Work to complete: The entries that follow should be reproduced exactly, with no images carried over.

Version difference data:
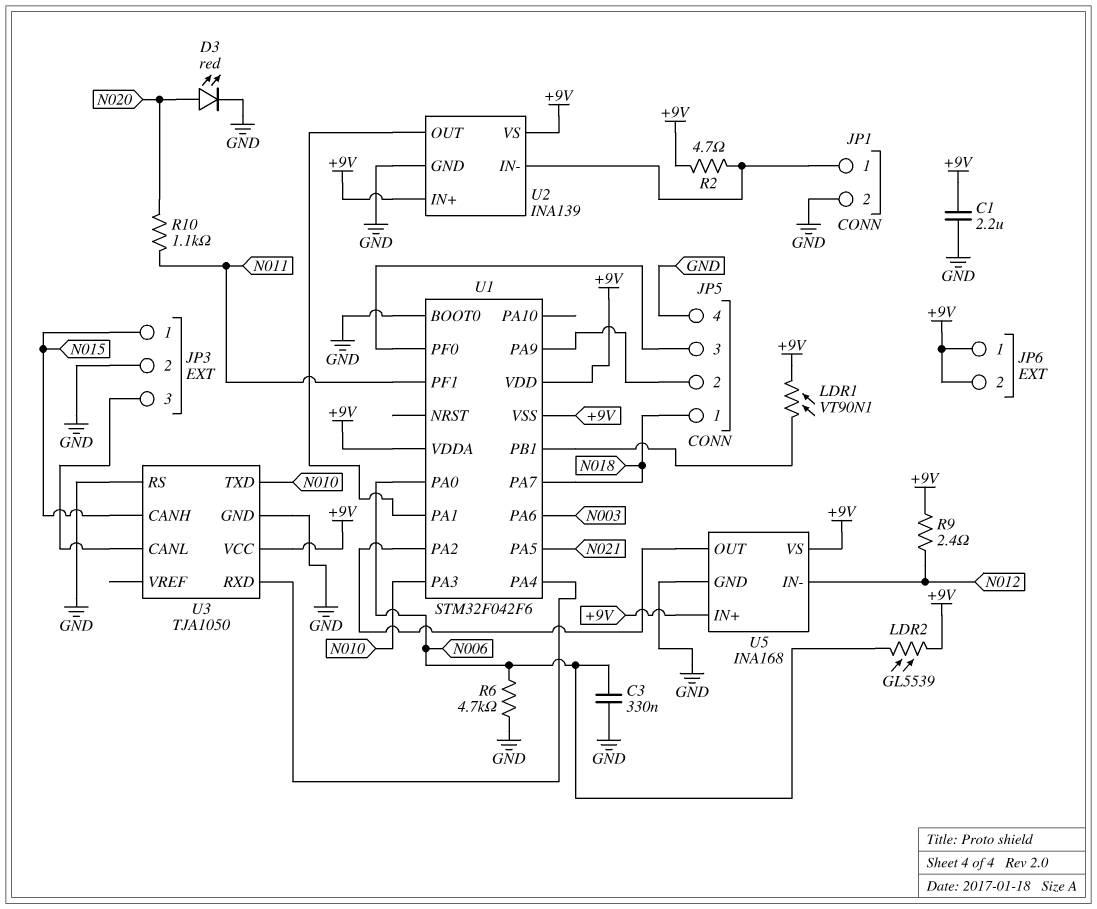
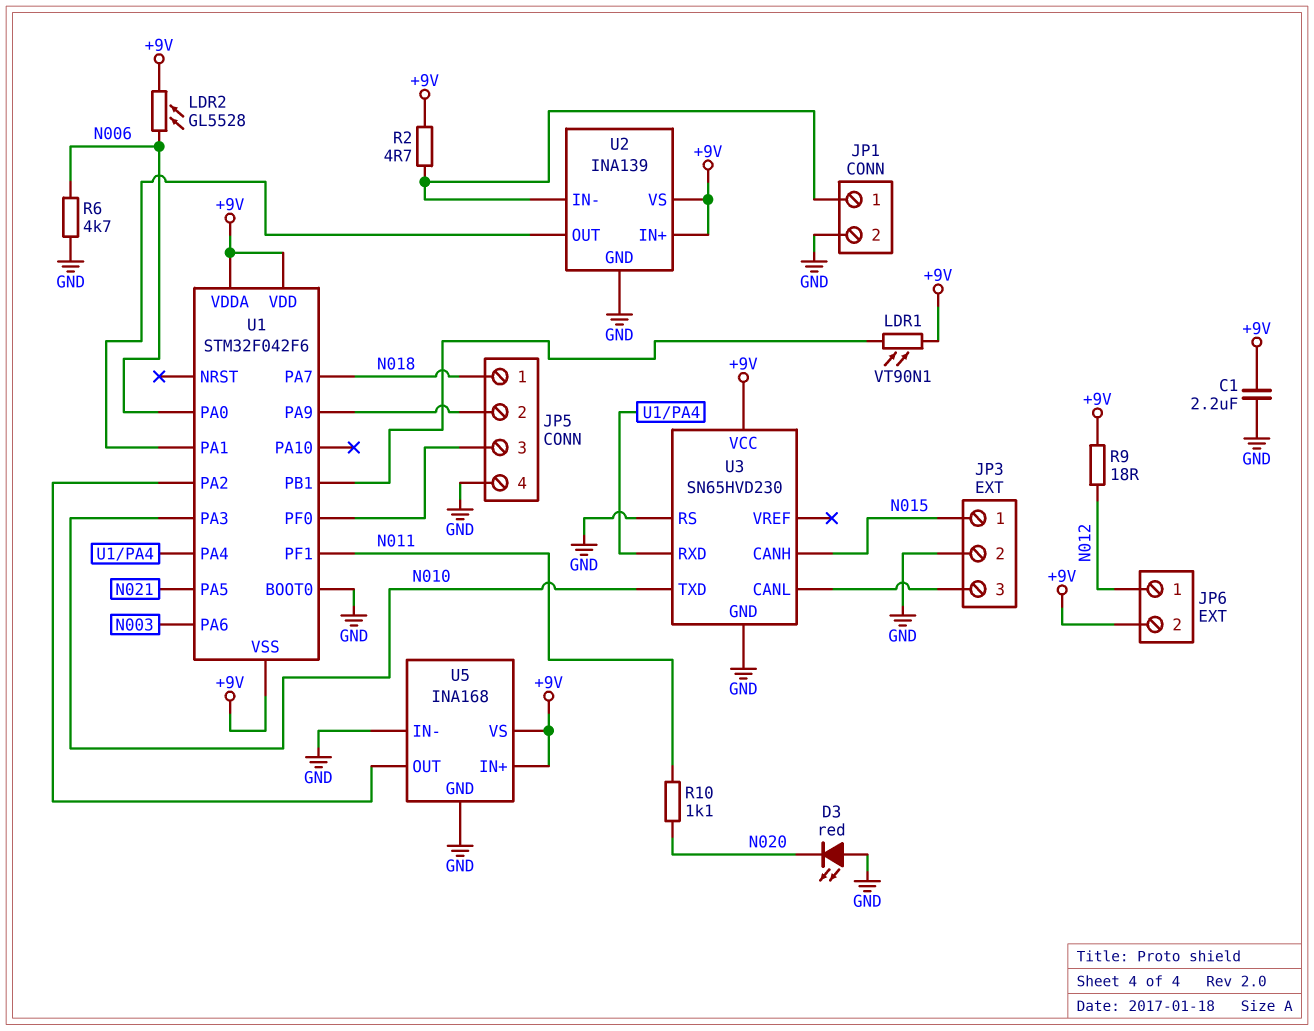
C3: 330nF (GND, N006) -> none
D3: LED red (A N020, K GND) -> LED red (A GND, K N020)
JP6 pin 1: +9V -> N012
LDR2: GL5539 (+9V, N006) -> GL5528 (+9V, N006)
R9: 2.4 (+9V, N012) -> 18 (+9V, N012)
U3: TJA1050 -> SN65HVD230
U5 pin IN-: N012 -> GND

Task solution:
C3: 330nF (GND, N006) -> none
D3: LED red (A N020, K GND) -> LED red (A GND, K N020)
JP6 pin 1: +9V -> N012
LDR2: GL5539 (+9V, N006) -> GL5528 (+9V, N006)
R9: 2.4 (+9V, N012) -> 18 (+9V, N012)
U3: TJA1050 -> SN65HVD230
U5 pin IN-: N012 -> GND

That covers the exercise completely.